Set down the entries that follow exactly as written, leaving out any images.

- AVAILABLE RECORDS

★ ★ ★ ★ ★ ★ ★

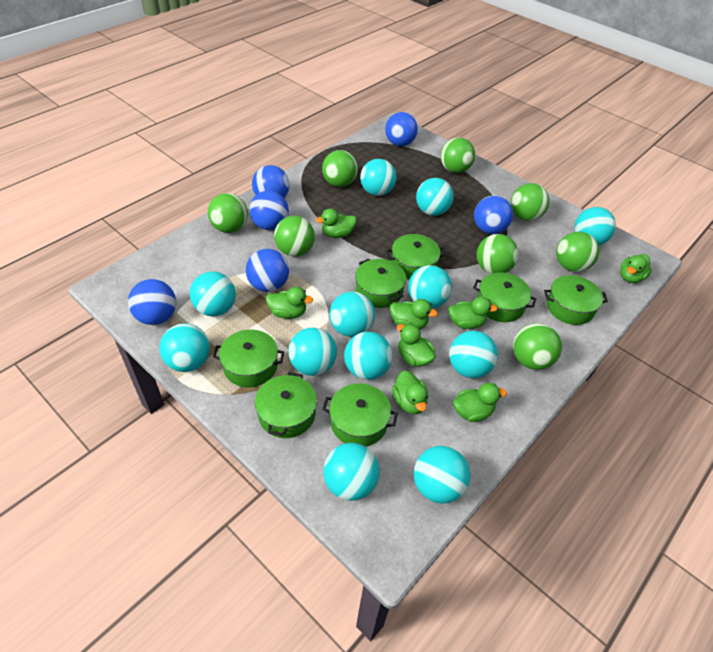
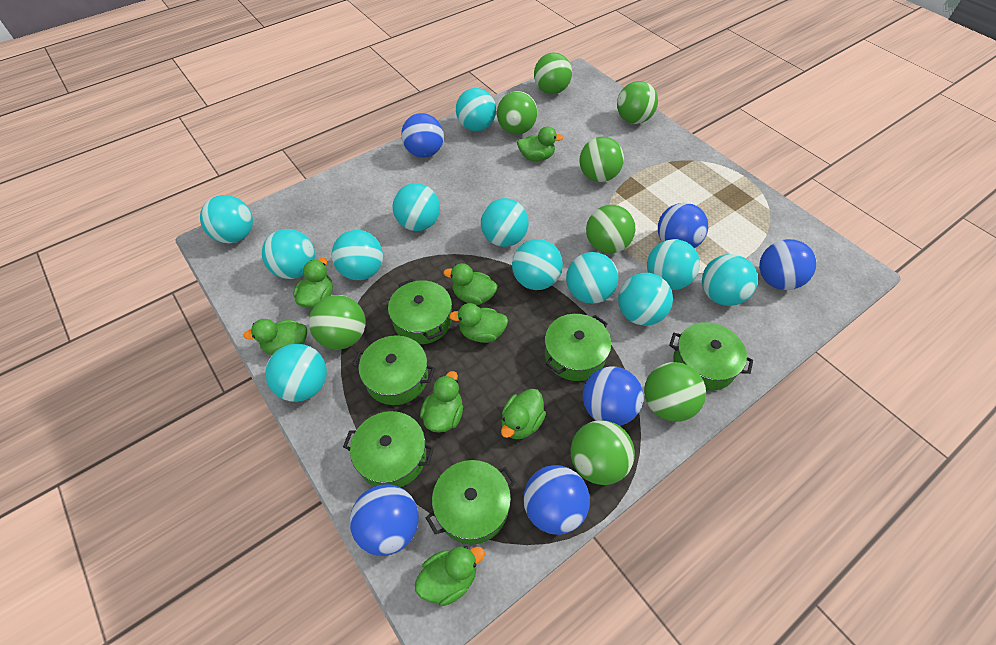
green pot: 7 -> 6

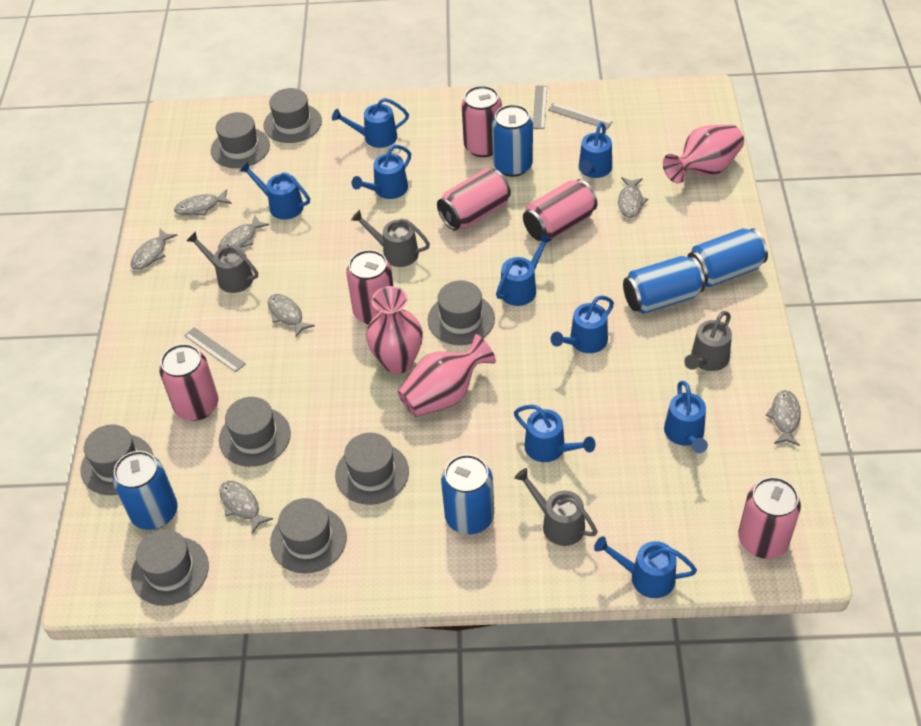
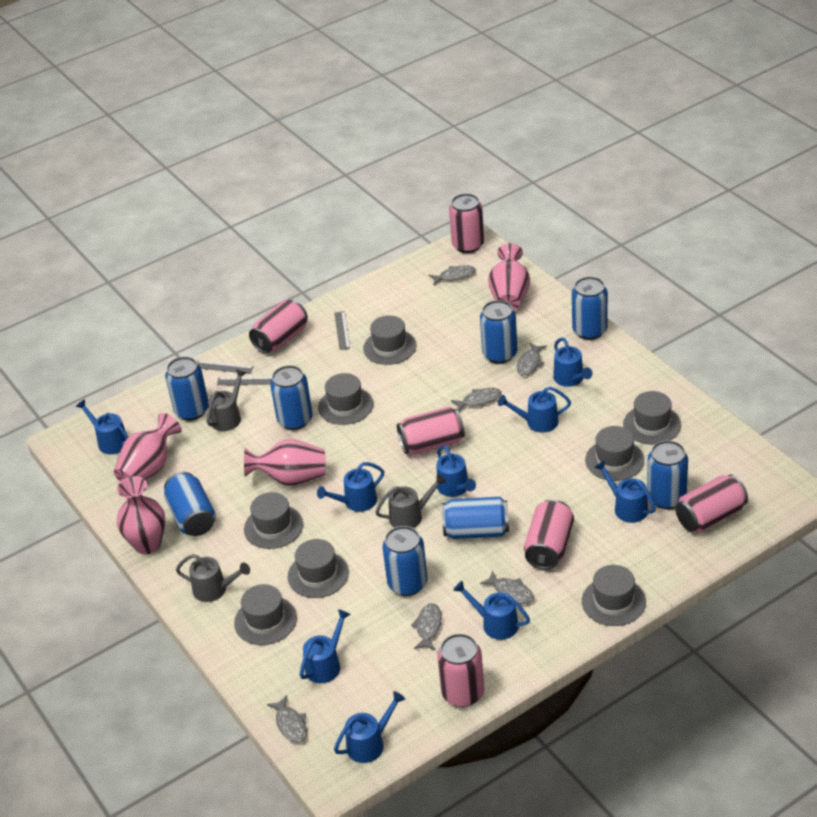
blue can: 5 -> 8
grey fish: 7 -> 6
grey watering can: 4 -> 3
pink vase: 3 -> 4

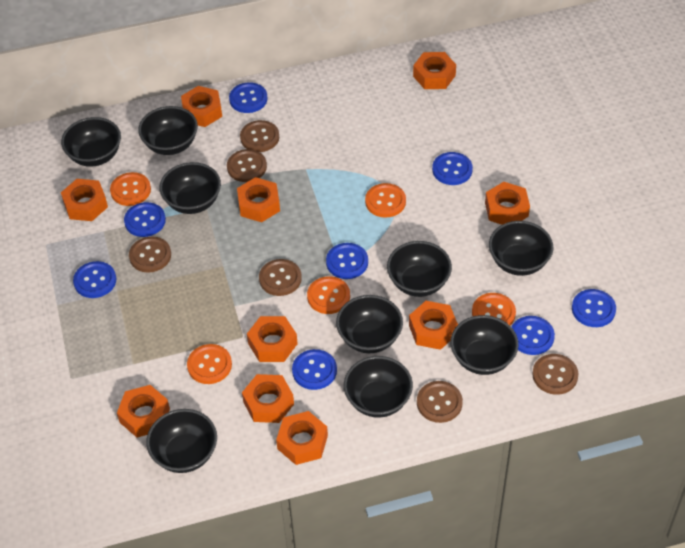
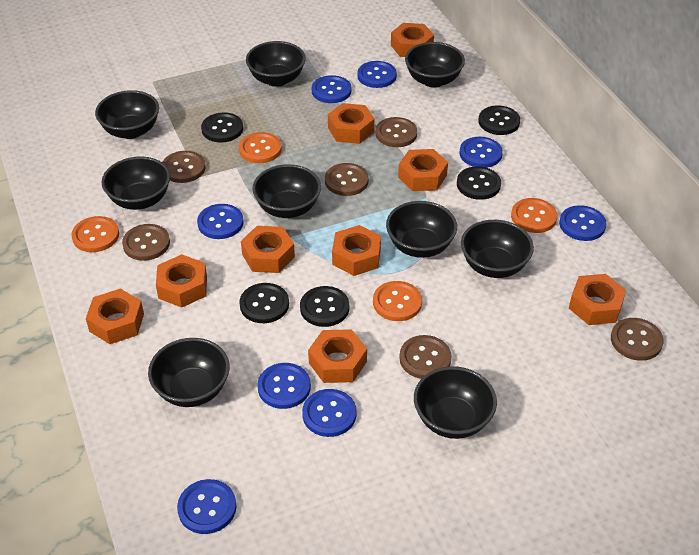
black button: 0 -> 5
orange button: 5 -> 4
orange nut: 10 -> 9

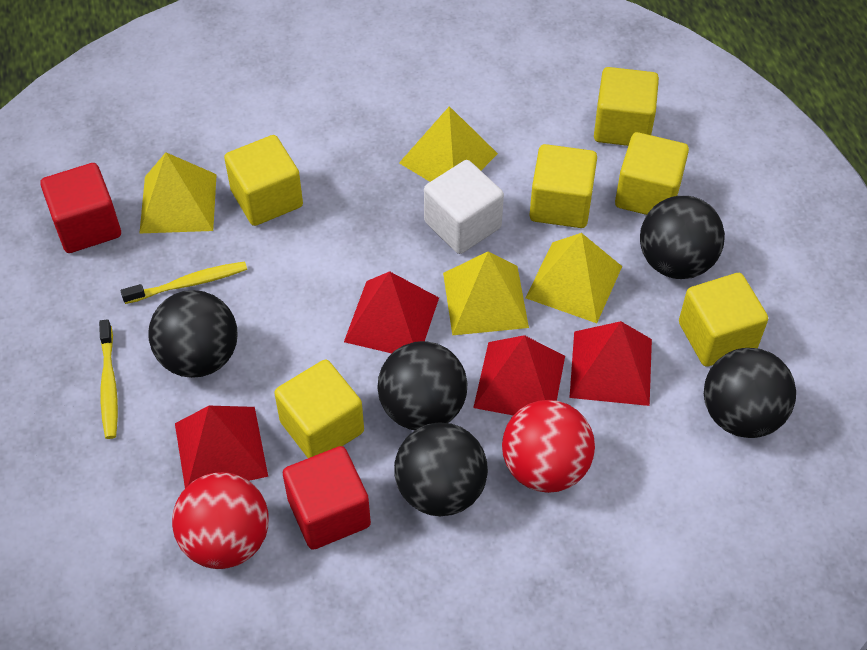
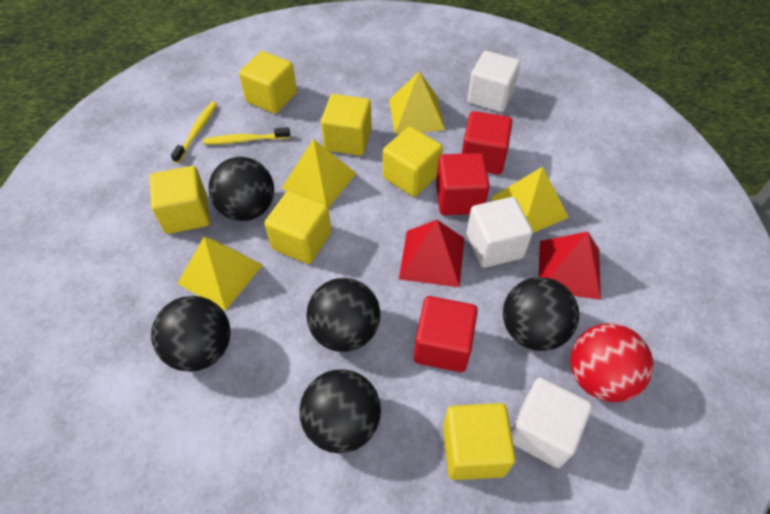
red ball: 2 -> 1
red cube: 2 -> 3
red pyramid: 4 -> 2
white cube: 1 -> 3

★ ★ ★ ★ ★ ★ ★

- RESPONSE FOR THIS EXERCISE
green pot: 7 -> 6

blue can: 5 -> 8
grey fish: 7 -> 6
grey watering can: 4 -> 3
pink vase: 3 -> 4

black button: 0 -> 5
orange button: 5 -> 4
orange nut: 10 -> 9

red ball: 2 -> 1
red cube: 2 -> 3
red pyramid: 4 -> 2
white cube: 1 -> 3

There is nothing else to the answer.